PROBLEM TO WORK ON: Please write out exactly the lines that begin at the line containing "Detect every instance" and run to the end of the records.

(Records from a collection)
--- --- ---

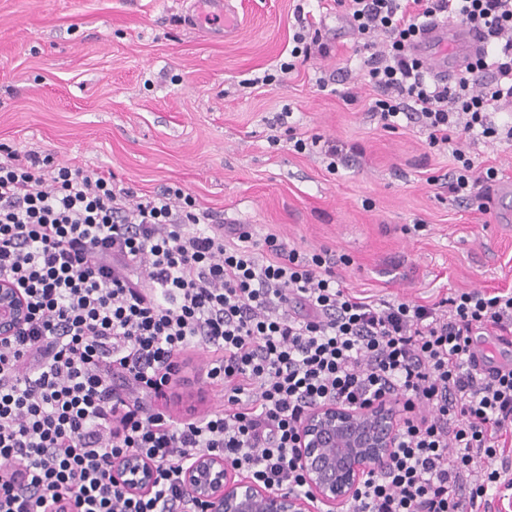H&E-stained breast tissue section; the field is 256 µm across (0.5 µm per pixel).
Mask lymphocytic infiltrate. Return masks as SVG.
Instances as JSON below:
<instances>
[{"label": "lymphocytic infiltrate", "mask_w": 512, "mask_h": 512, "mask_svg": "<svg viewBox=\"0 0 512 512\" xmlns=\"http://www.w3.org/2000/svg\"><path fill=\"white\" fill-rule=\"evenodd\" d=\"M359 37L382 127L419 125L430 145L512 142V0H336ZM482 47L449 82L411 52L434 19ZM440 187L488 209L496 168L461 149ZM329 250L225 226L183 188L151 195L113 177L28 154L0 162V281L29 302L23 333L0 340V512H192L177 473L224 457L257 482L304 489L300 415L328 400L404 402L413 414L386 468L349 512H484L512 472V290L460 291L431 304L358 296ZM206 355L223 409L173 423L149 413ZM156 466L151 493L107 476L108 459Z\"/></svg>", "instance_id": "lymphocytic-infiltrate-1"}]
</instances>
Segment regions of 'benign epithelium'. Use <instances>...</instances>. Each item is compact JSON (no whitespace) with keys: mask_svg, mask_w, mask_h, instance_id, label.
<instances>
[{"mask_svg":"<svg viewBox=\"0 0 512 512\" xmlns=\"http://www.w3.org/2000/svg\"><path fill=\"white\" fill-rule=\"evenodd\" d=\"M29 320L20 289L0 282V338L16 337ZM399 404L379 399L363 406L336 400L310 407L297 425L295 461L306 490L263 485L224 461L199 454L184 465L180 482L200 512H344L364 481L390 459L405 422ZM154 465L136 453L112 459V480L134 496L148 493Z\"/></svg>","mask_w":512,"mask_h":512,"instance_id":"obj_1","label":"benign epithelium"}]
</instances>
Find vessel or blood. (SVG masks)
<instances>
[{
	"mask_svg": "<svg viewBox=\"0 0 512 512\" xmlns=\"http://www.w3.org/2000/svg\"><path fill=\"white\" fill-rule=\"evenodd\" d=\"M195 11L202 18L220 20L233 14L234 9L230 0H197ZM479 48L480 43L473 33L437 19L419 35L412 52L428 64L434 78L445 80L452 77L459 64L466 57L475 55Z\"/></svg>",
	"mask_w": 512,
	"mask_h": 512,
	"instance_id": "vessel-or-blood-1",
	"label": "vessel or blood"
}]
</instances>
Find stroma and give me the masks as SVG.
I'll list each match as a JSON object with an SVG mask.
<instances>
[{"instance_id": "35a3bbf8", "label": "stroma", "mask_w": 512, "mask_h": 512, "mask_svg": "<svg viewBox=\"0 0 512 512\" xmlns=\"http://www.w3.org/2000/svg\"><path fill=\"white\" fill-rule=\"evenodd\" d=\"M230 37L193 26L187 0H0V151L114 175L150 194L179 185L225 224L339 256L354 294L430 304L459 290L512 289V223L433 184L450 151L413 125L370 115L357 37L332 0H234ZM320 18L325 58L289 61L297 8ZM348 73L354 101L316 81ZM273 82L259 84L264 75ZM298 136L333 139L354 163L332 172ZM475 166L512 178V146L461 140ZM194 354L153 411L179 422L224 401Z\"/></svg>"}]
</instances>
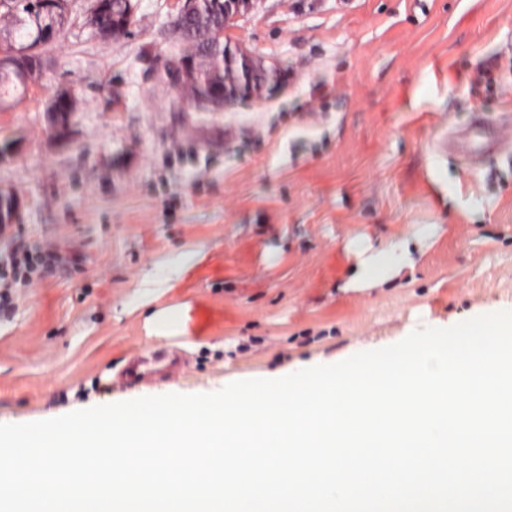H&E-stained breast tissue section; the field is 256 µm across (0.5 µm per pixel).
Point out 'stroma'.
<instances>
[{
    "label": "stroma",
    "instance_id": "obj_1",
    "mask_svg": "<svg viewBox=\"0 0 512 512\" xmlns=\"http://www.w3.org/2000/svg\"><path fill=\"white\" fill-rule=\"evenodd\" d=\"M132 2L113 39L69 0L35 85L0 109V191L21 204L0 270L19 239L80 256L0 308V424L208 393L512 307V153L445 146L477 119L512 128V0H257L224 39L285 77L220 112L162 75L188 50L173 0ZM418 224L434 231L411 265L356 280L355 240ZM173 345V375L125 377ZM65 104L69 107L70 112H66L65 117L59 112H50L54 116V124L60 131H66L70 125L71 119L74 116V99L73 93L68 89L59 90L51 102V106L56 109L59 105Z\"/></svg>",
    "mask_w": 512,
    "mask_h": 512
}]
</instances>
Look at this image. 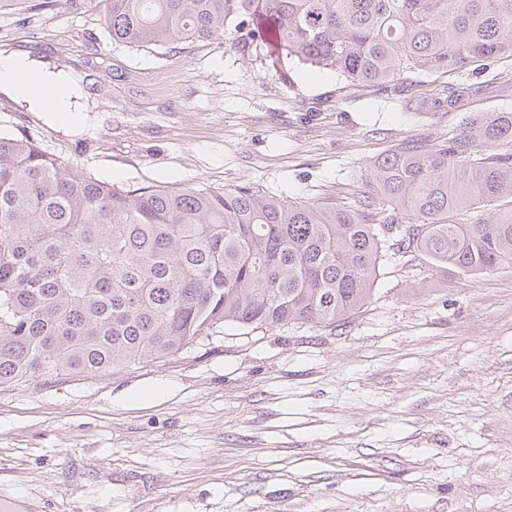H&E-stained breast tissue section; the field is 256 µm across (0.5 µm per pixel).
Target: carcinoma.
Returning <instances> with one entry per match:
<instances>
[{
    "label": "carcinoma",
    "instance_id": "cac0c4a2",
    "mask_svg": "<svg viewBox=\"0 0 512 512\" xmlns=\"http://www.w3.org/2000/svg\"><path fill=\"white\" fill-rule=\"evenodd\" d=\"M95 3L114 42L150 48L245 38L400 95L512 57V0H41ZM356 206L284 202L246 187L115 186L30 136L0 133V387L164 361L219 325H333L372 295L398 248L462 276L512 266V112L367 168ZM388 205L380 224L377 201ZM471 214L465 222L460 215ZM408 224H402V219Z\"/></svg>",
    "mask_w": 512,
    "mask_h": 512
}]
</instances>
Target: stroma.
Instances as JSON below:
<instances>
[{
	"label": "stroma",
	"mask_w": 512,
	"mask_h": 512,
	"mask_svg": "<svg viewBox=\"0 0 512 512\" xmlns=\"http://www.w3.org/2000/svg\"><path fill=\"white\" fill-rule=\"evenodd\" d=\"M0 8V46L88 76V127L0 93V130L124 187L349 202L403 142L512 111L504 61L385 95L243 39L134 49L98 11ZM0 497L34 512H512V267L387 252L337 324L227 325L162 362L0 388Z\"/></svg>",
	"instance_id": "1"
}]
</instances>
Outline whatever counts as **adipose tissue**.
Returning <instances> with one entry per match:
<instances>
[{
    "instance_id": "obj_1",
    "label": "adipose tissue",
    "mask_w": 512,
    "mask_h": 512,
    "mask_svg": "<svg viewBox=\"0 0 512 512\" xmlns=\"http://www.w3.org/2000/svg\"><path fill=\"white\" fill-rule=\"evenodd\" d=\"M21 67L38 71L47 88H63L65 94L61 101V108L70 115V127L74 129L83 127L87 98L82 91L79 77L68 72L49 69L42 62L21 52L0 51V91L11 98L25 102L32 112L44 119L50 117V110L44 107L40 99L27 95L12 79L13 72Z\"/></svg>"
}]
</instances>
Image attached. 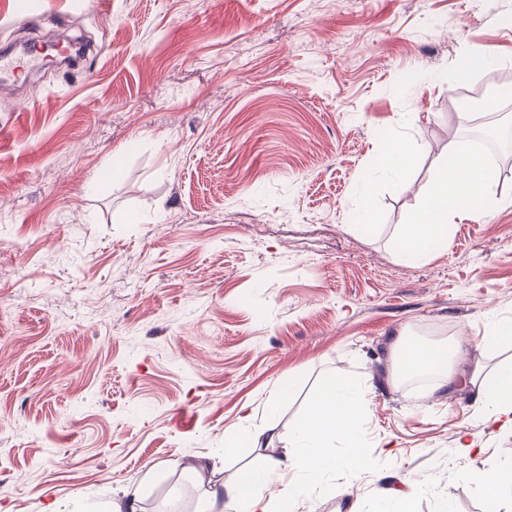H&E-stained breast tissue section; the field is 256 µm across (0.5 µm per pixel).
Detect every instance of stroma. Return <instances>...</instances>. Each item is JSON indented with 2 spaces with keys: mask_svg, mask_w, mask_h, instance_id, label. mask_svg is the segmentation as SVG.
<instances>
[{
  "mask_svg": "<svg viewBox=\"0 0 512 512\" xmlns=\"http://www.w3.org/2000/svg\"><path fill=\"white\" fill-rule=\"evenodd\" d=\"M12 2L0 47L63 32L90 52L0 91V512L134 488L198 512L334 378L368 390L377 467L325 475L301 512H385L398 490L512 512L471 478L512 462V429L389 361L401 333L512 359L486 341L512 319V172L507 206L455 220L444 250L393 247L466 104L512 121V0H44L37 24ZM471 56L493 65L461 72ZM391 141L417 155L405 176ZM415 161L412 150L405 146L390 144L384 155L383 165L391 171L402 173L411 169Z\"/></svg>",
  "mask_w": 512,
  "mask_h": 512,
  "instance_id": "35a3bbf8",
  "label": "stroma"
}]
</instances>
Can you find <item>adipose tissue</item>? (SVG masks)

--- --- ---

OUTPUT OF THE TASK:
Detect every instance of stroma. Return <instances>...</instances>. Each item is JSON indented with 2 spaces with keys: mask_svg, mask_w, mask_h, instance_id, label. mask_svg is the segmentation as SVG.
<instances>
[{
  "mask_svg": "<svg viewBox=\"0 0 512 512\" xmlns=\"http://www.w3.org/2000/svg\"><path fill=\"white\" fill-rule=\"evenodd\" d=\"M12 2L0 47L63 32L90 52L0 91V512L134 488L198 512L334 378L368 390L377 467L325 475L301 512H385L398 490L512 512L471 478L512 462V429L389 361L401 333L512 359L486 341L512 319V172L507 206L455 220L444 250L393 247L466 104L512 121V0H44L37 24ZM471 56L493 65L461 72ZM391 141L417 155L405 176ZM415 161L412 150L405 146L390 144L384 155L383 165L391 171L402 173L411 169Z\"/></svg>",
  "mask_w": 512,
  "mask_h": 512,
  "instance_id": "35a3bbf8",
  "label": "stroma"
}]
</instances>
Can you find <item>adipose tissue</item>? (SVG masks)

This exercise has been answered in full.